Where a line in the entries below contains the word "move", it counts; give the total by itself.

Data for the task:
____________________

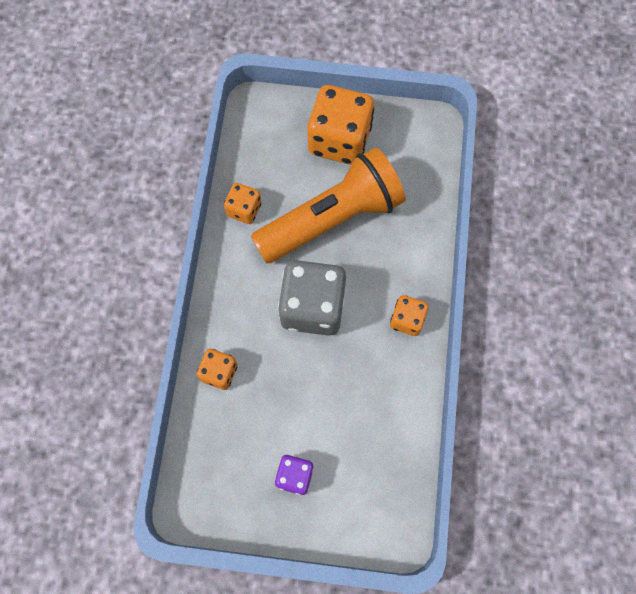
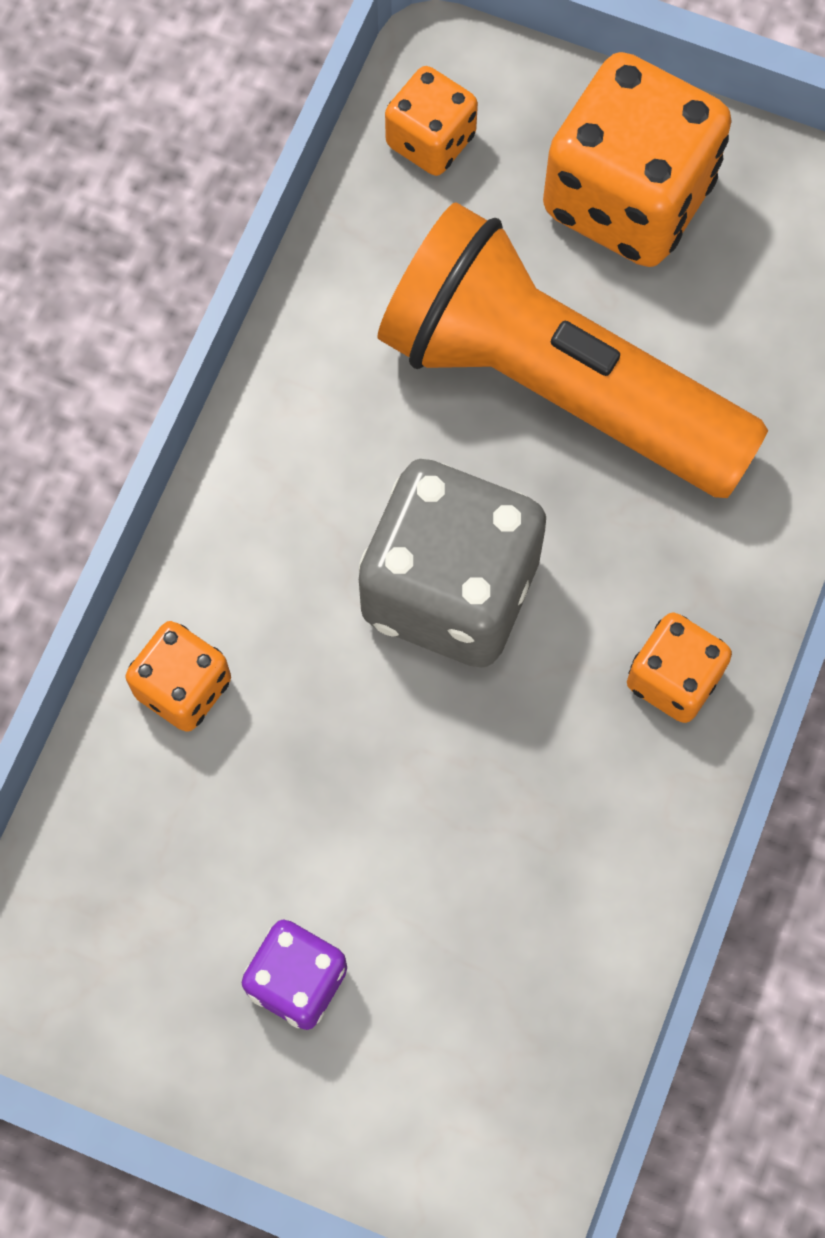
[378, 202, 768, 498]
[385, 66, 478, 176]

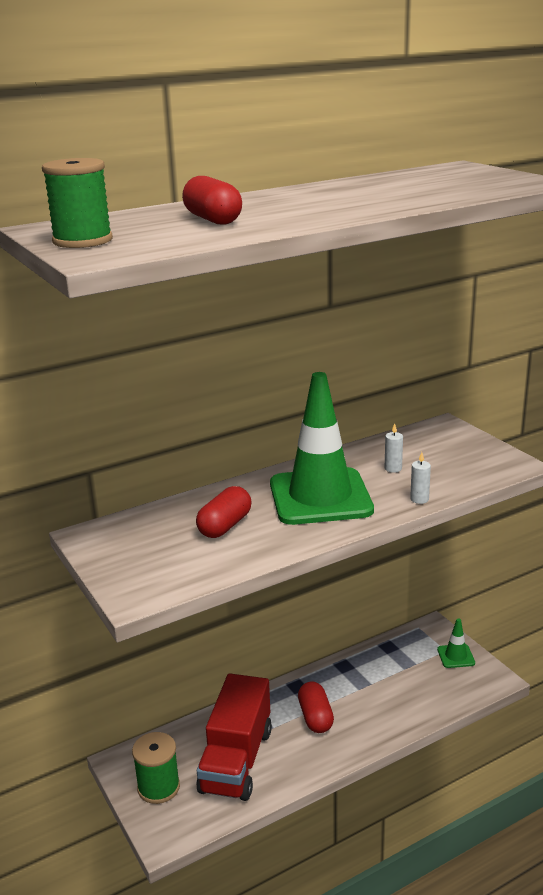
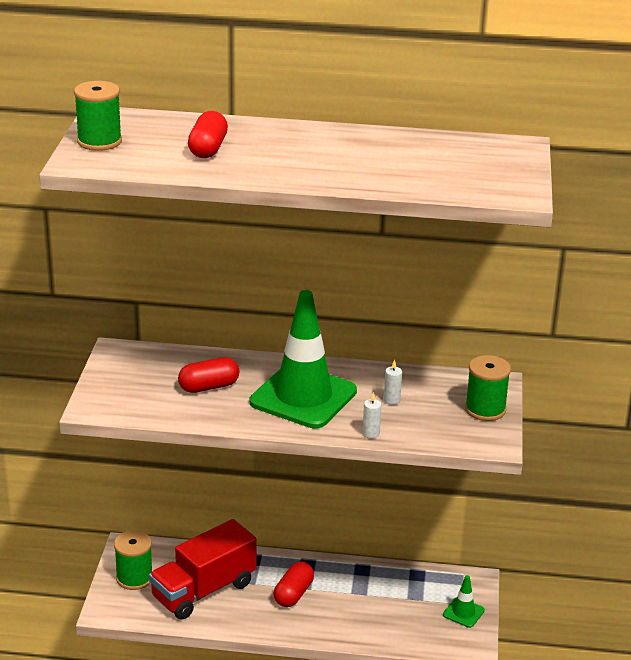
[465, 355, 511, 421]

____________________

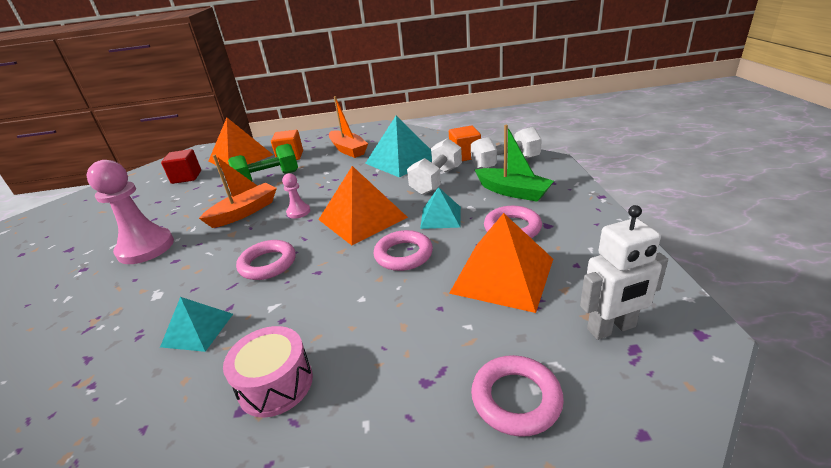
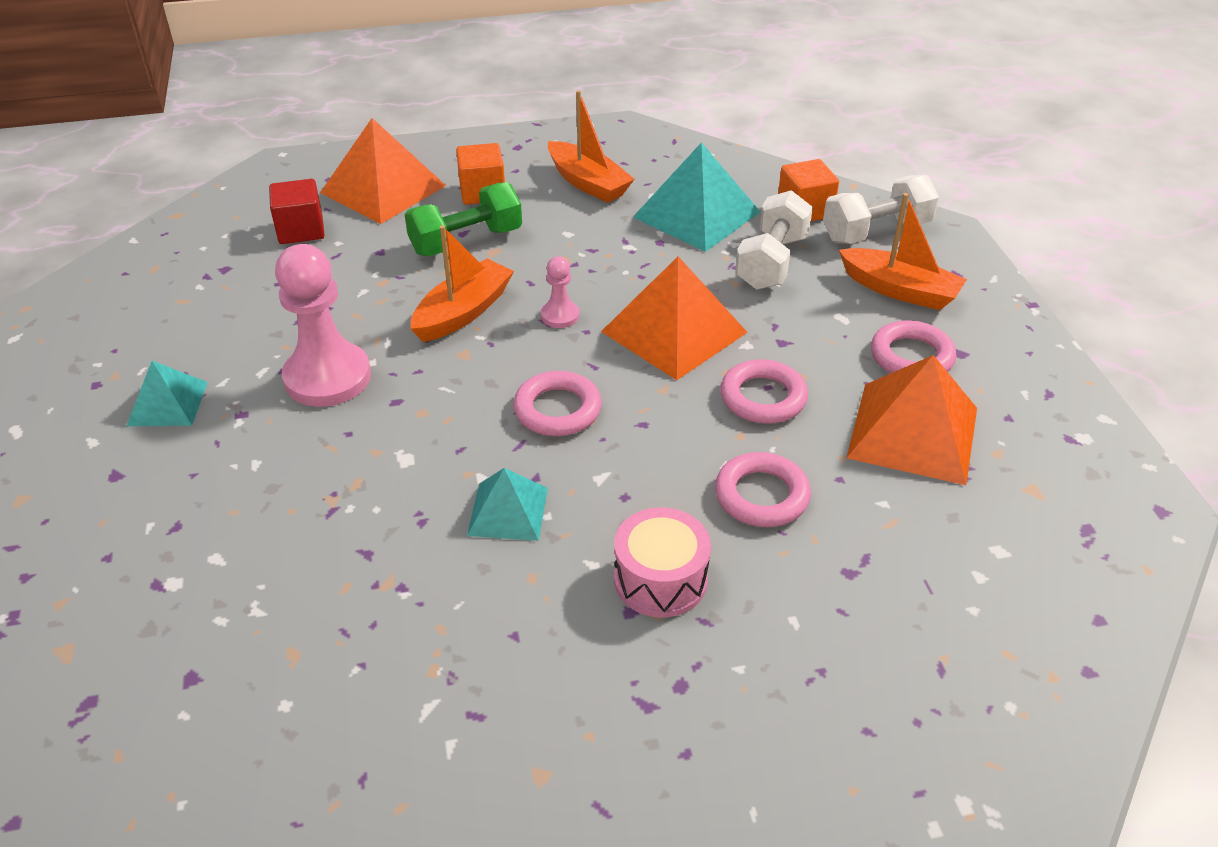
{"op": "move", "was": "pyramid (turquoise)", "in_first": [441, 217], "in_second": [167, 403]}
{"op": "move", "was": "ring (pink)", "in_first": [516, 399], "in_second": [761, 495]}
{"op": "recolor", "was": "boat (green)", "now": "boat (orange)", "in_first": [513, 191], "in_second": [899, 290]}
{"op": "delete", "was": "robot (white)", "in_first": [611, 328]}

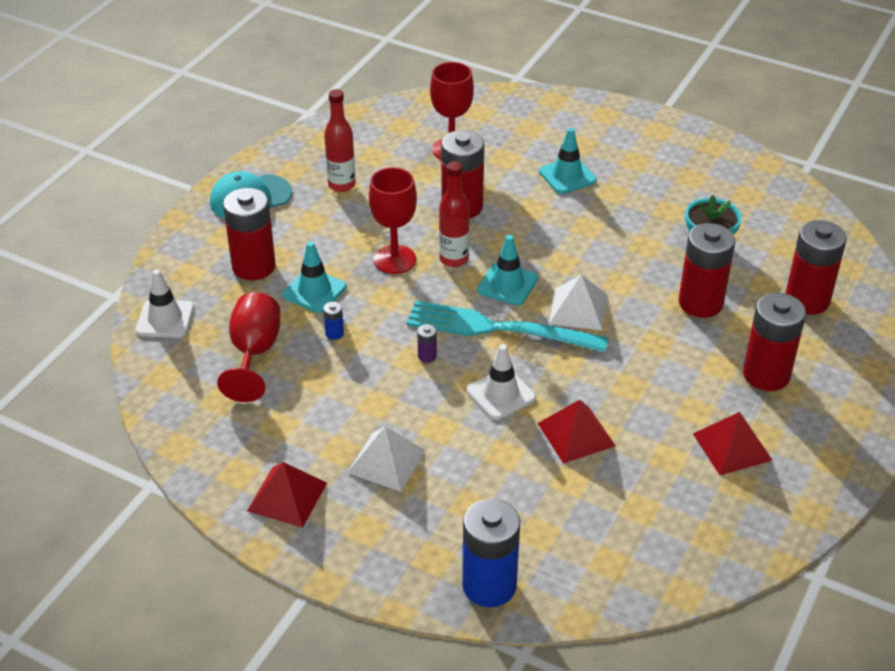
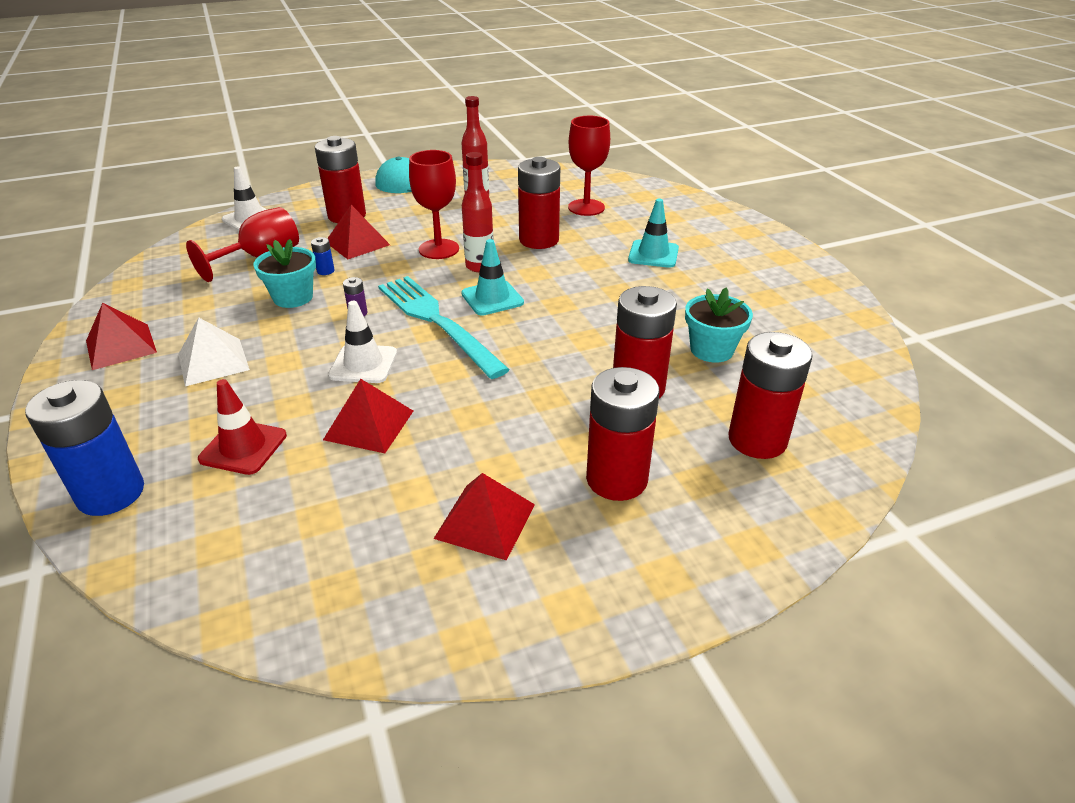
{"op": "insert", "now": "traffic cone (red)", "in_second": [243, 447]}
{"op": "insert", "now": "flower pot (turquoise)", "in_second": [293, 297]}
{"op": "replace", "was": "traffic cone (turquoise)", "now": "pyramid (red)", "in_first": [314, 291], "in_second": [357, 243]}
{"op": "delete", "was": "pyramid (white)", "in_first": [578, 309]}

____________________

Written response: 2